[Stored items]

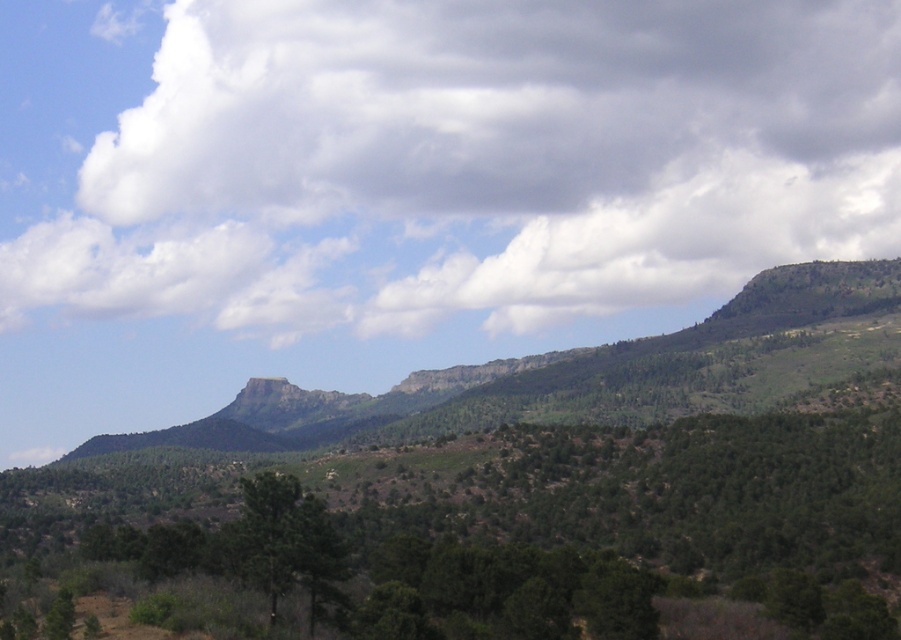
Question: Among these objects, which one is nearest to the camera?

Choices:
 (A) green textured hillside at center
 (B) green matte tree at center

Answer: (B)

Question: Based on their relative distances, which object is nearer to the green textured hillside at center?

Choices:
 (A) white fluffy cloud at upper center
 (B) green matte tree at center

Answer: (B)

Question: Is green textured hillside at center further to the viewer compared to white fluffy cloud at upper center?

Choices:
 (A) no
 (B) yes

Answer: (A)

Question: Can you confirm if green textured hillside at center is thinner than white fluffy cloud at upper center?

Choices:
 (A) no
 (B) yes

Answer: (B)

Question: Can you confirm if green textured hillside at center is positioned above white fluffy cloud at upper center?

Choices:
 (A) no
 (B) yes

Answer: (A)

Question: Which point is farther to the camera?

Choices:
 (A) white fluffy cloud at upper center
 (B) green matte tree at center
 (C) green textured hillside at center

Answer: (A)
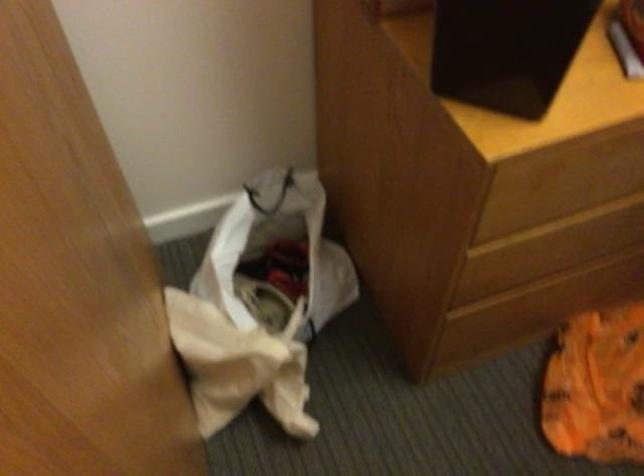
Based on the photo, based on the continuous images, in which direction is the camera rotating?

The camera rotated toward left-down.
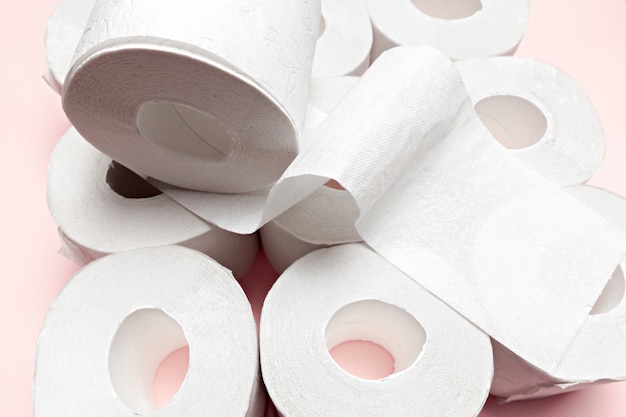
What are the coordinates of `toilet tissue` in the screenshot? It's located at (196, 267), (288, 375), (131, 221), (258, 129), (321, 231), (558, 135), (613, 205), (462, 39), (341, 53).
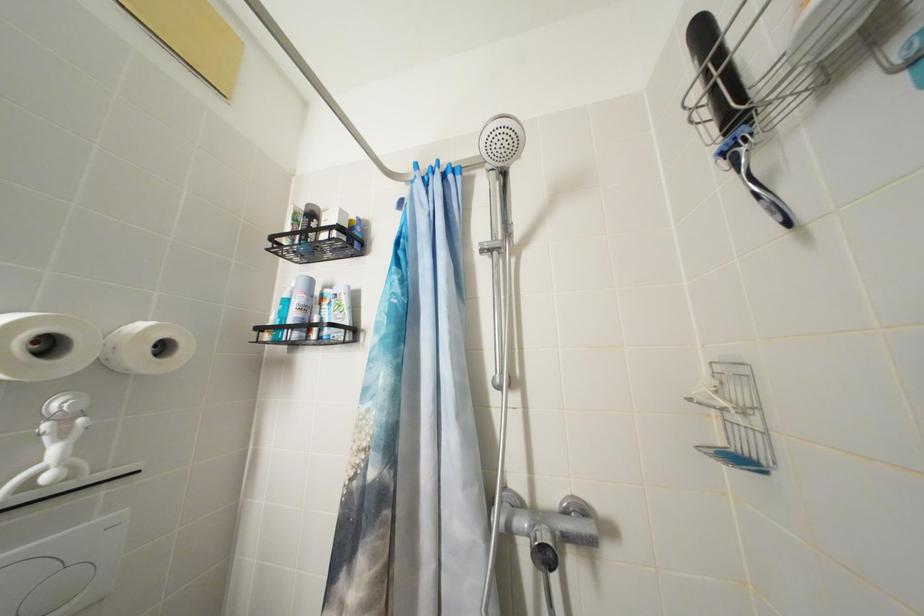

● EXERCISE
Copy word for word the part of the data above that opens with the line containing "Question: Which point" and closes with the line containing "The camera rotated toward left-down.", both lines included. Leave the pictures out of your copy.

● WRITTEN ANSWER
Question: Which point is farther to the camera?

Choices:
 (A) white fluffy cloud at upper center
 (B) green matte tree at center
 (C) green textured hillside at center

Answer: (A)
Based on the photo, based on the continuous images, in which direction is the camera rotating?

The camera rotated toward left-down.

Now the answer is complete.